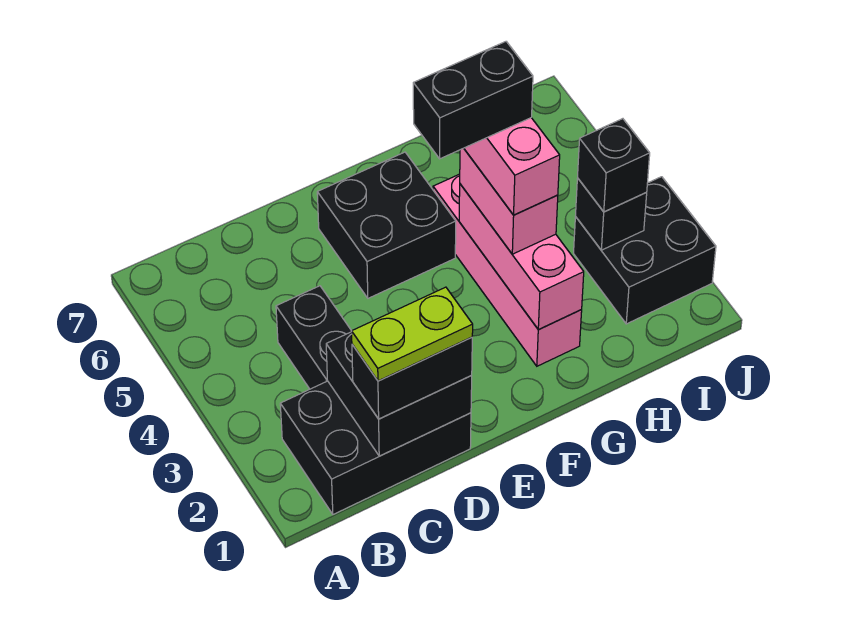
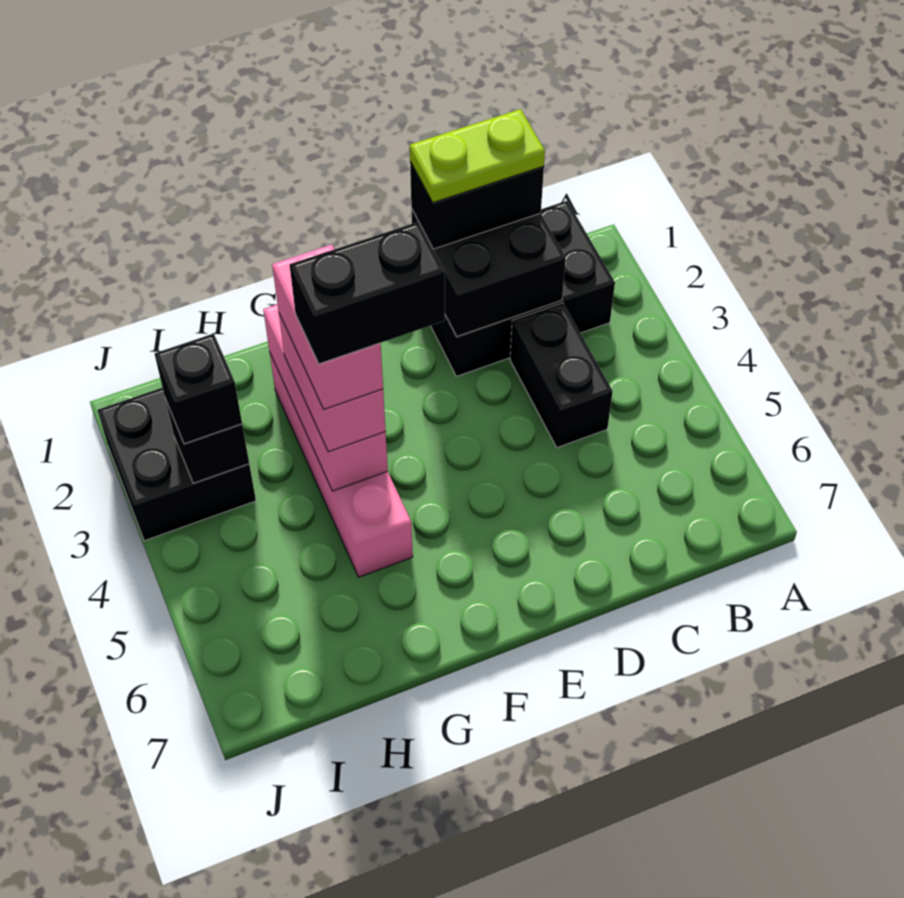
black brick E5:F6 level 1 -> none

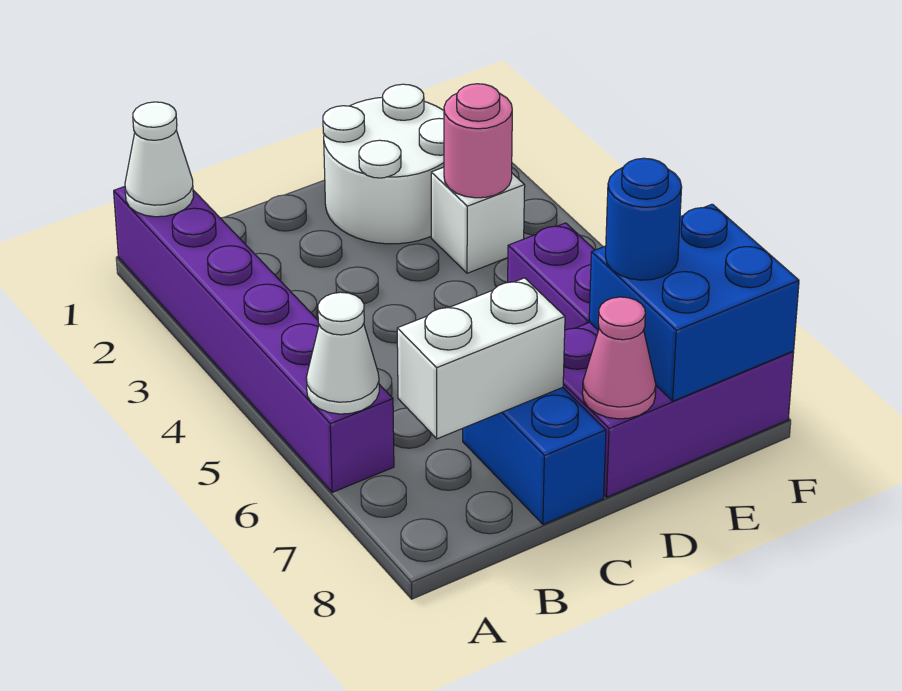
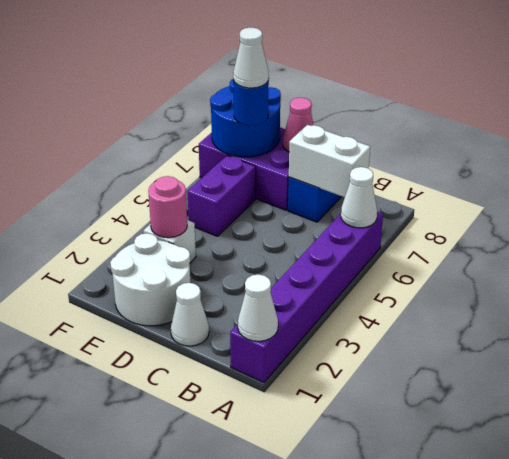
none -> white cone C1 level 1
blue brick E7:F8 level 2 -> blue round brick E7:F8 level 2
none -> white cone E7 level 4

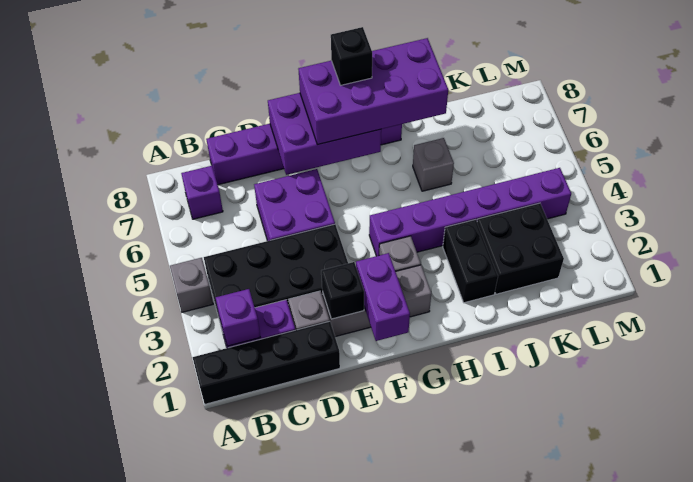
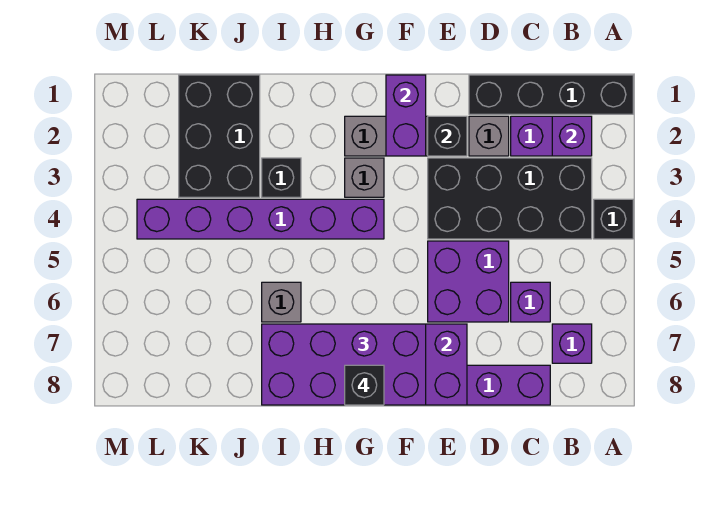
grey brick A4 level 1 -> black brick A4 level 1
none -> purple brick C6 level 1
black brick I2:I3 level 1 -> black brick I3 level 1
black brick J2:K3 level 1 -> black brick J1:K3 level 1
= = = = =
▸ **Exercise instructions**:
Without the pictures, return the records above exactly as given.

▸ **Solution**:
black brick E5:F6 level 1 -> none

none -> white cone C1 level 1
blue brick E7:F8 level 2 -> blue round brick E7:F8 level 2
none -> white cone E7 level 4

grey brick A4 level 1 -> black brick A4 level 1
none -> purple brick C6 level 1
black brick I2:I3 level 1 -> black brick I3 level 1
black brick J2:K3 level 1 -> black brick J1:K3 level 1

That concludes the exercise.